● **Work required**: Please print every line from the one containing "brown brick J6:L7" through the last line of the records below, exactly as written and nothing more.

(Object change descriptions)
####################
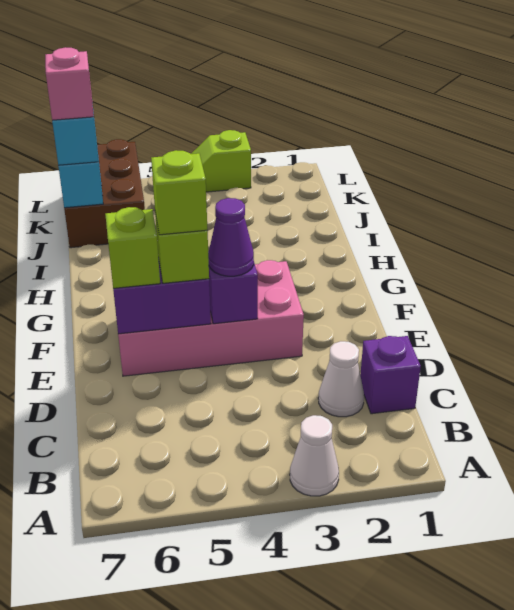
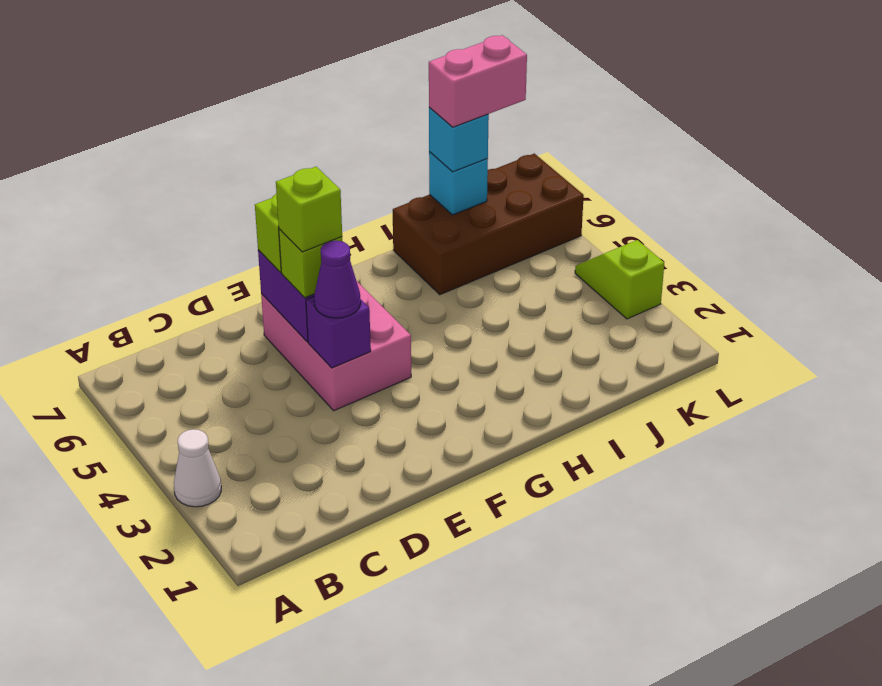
purple brick C1 level 1 -> none
white cone C2 level 1 -> none
pink brick E3:F6 level 1 -> pink brick E4:F6 level 1
brown brick J6:L7 level 1 -> brown brick I6:L7 level 1
pink brick J7 level 4 -> pink brick J7:K7 level 4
####################
● **The completed task**:
brown brick J6:L7 level 1 -> brown brick I6:L7 level 1
pink brick J7 level 4 -> pink brick J7:K7 level 4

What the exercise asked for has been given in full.